# Work instructions
Look below for the line that contains "R3: none -> 75 (N018, N030)", then copy it and each following line exactly, through and including the line that contains "TR1: NPN (B".

Content revision data
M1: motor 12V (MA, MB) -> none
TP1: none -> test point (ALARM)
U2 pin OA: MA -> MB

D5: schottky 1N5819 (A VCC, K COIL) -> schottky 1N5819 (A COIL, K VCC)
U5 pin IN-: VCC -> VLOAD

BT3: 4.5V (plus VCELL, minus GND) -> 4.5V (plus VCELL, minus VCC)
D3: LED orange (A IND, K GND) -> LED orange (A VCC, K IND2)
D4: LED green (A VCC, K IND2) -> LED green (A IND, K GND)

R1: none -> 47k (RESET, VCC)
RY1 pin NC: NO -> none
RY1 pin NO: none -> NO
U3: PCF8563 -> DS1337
---
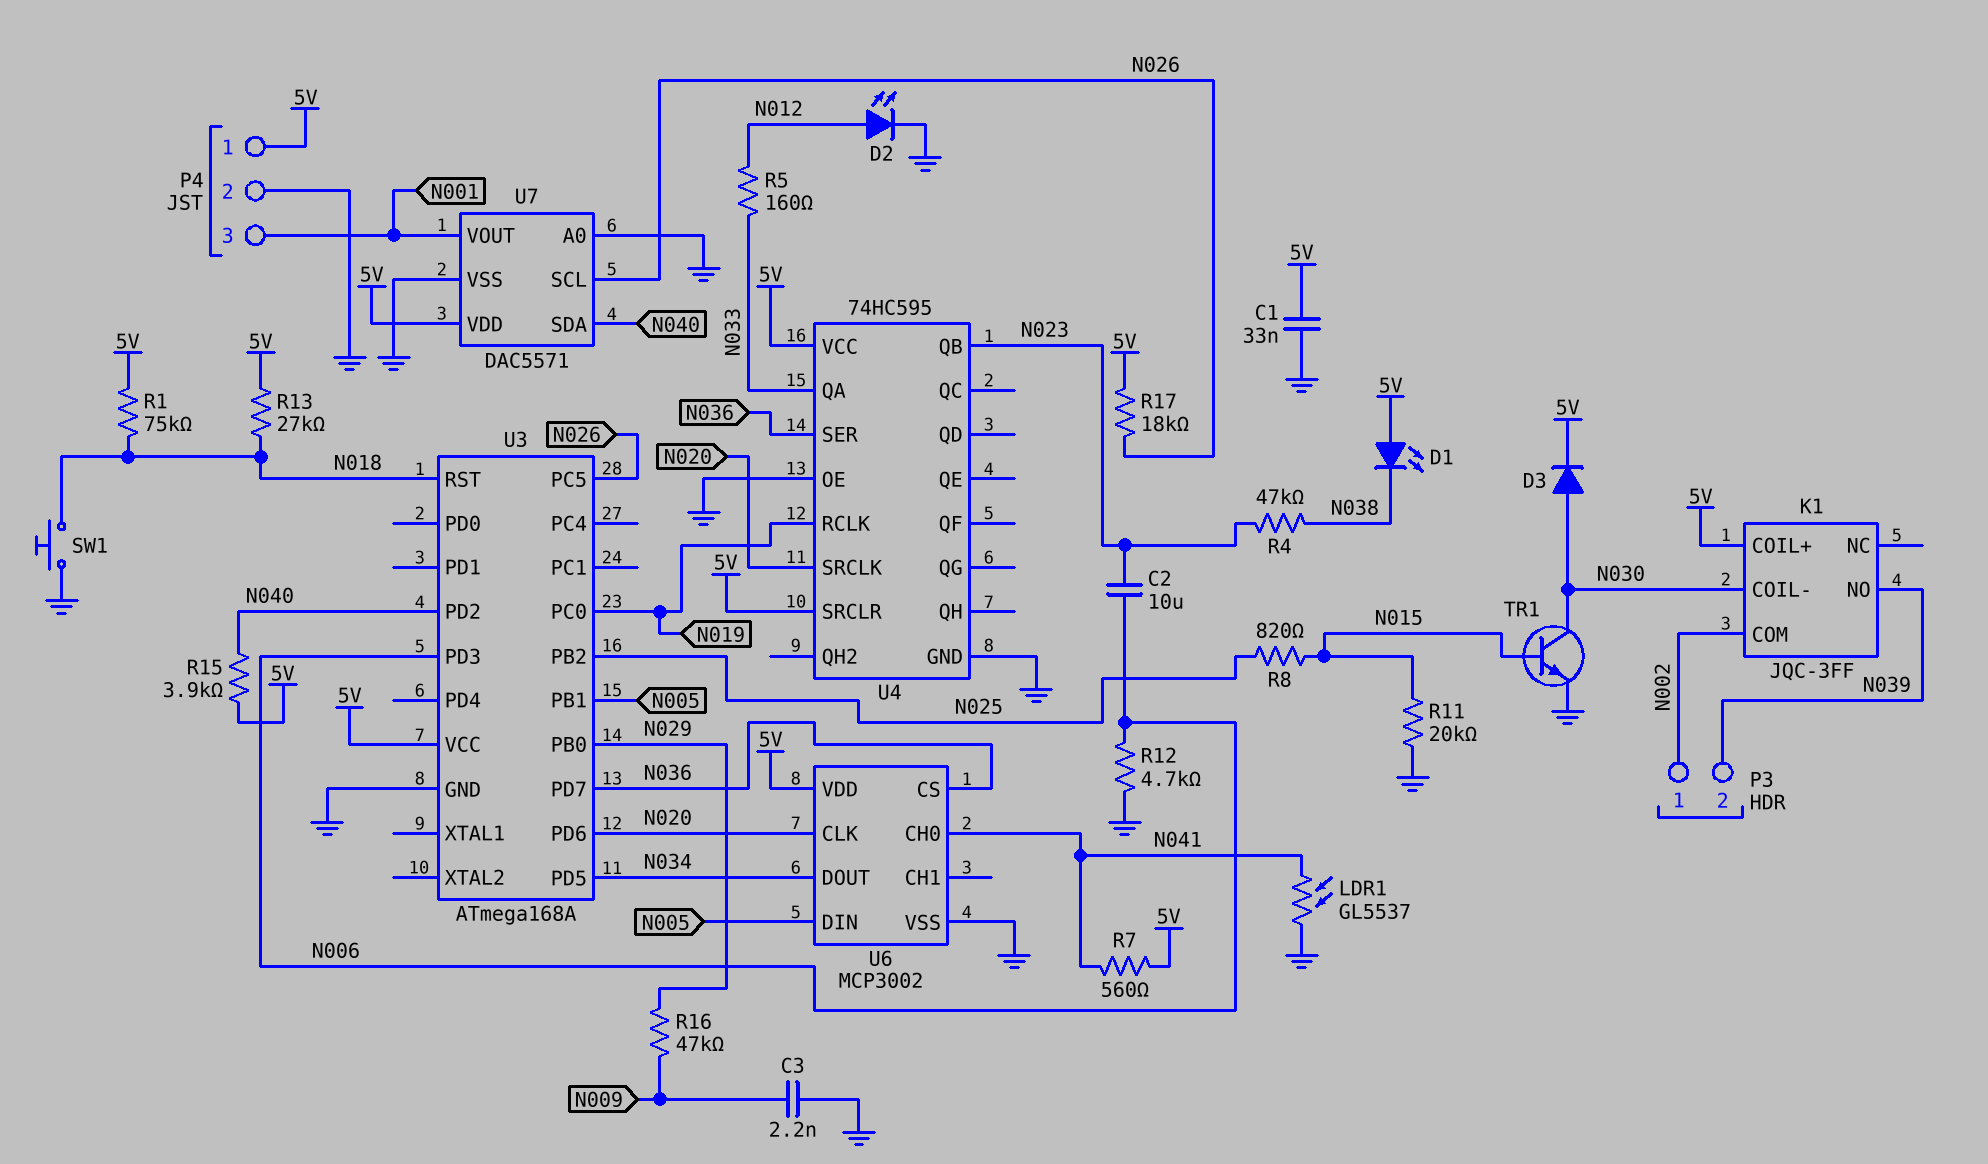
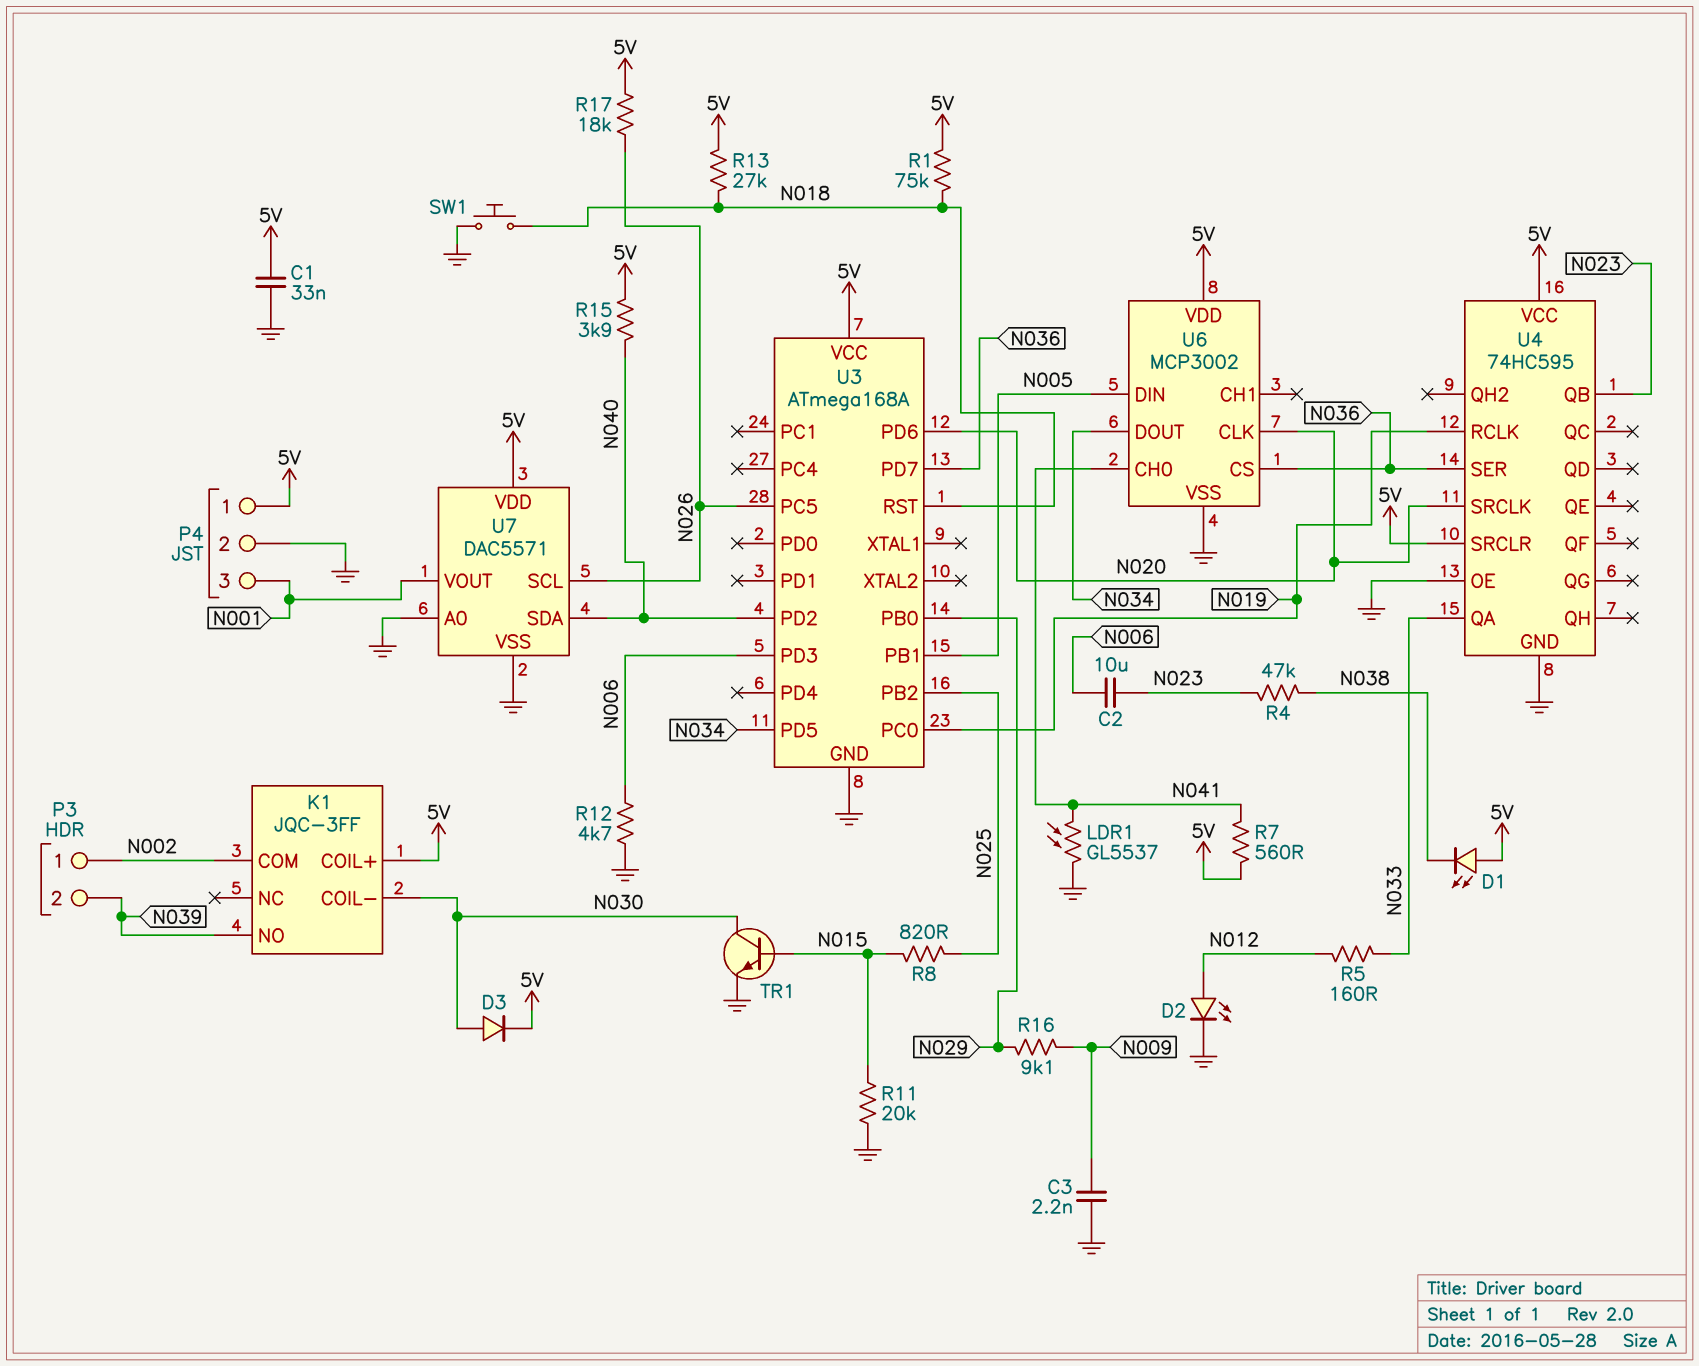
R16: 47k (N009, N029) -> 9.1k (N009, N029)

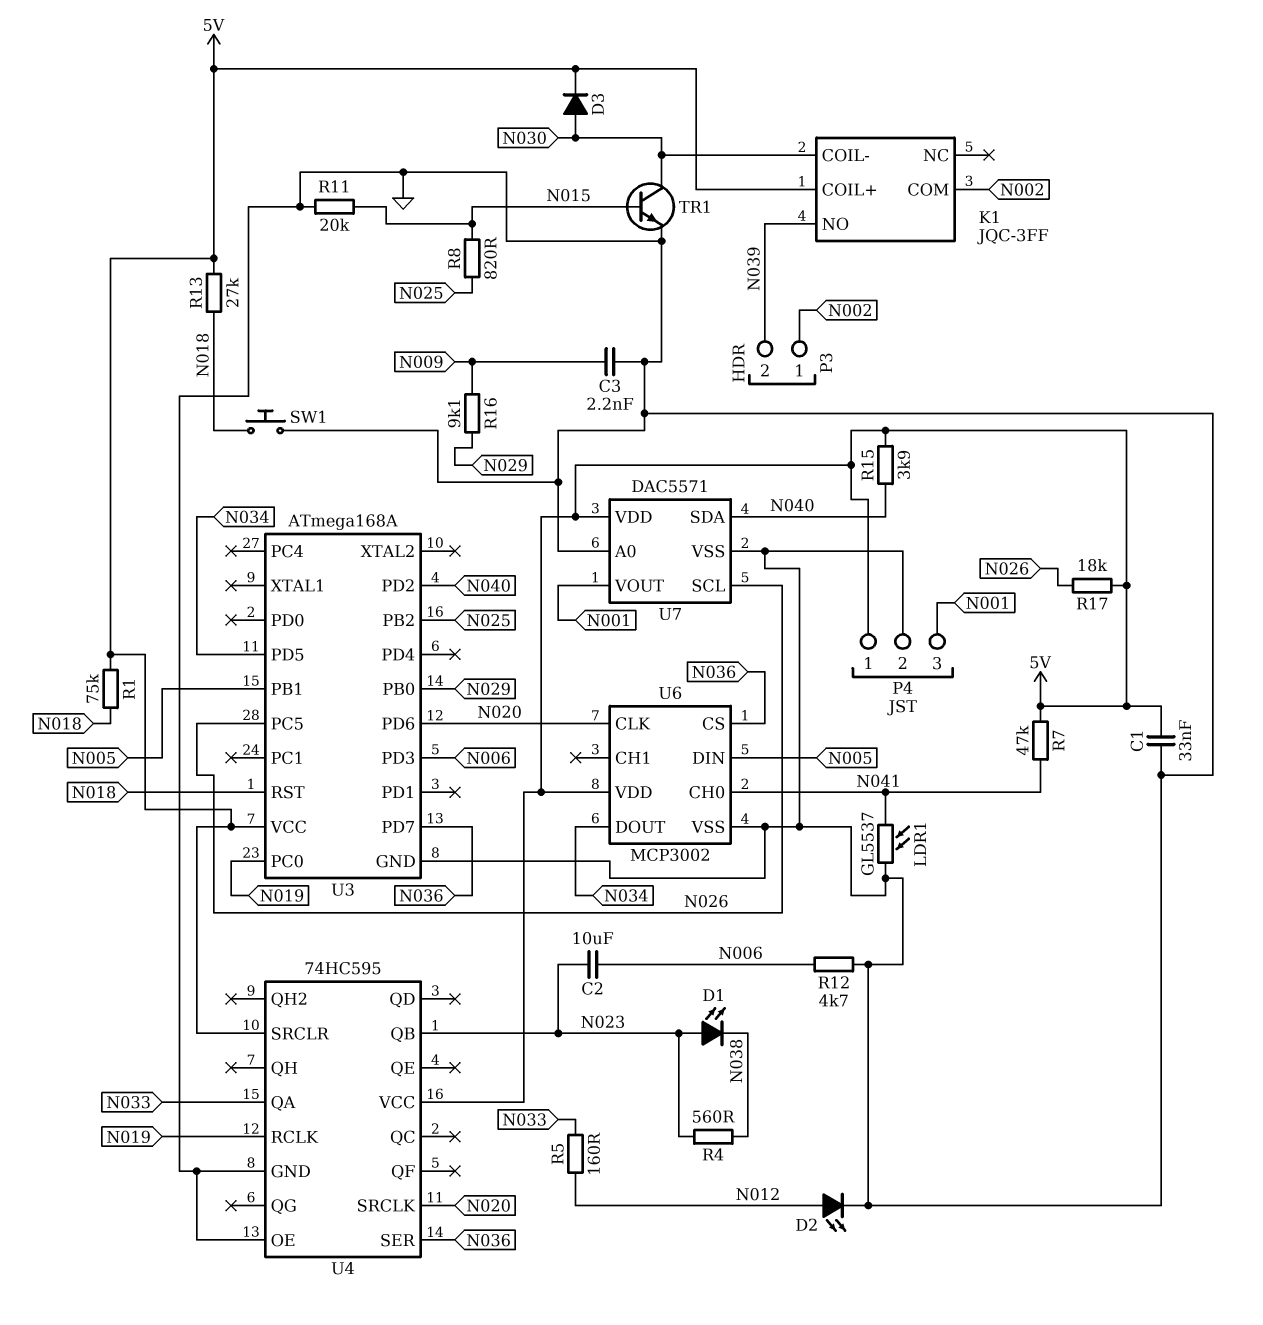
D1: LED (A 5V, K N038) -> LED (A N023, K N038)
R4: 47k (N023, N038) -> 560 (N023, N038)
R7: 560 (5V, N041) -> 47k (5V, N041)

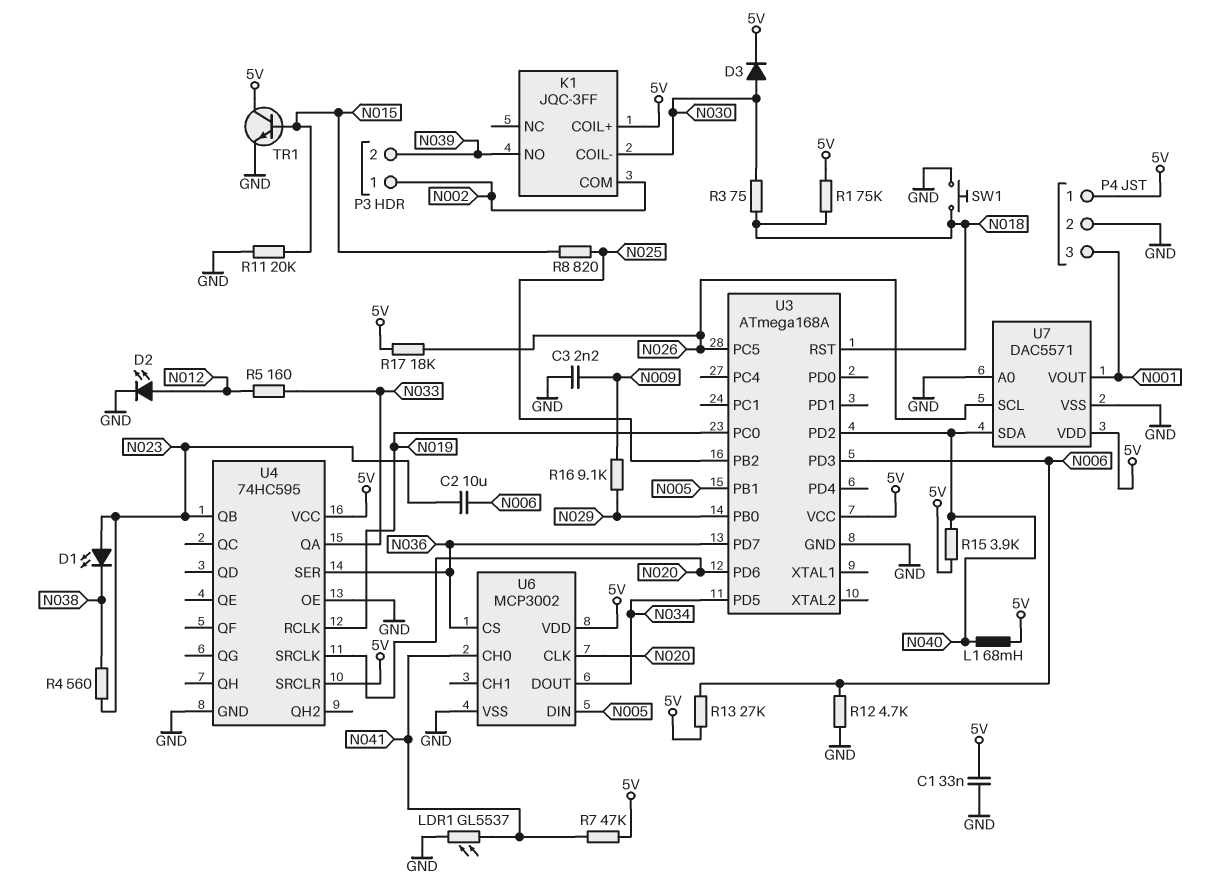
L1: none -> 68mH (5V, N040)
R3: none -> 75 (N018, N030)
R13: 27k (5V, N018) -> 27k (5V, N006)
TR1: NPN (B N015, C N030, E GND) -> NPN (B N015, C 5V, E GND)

# Exercise response
R3: none -> 75 (N018, N030)
R13: 27k (5V, N018) -> 27k (5V, N006)
TR1: NPN (B N015, C N030, E GND) -> NPN (B N015, C 5V, E GND)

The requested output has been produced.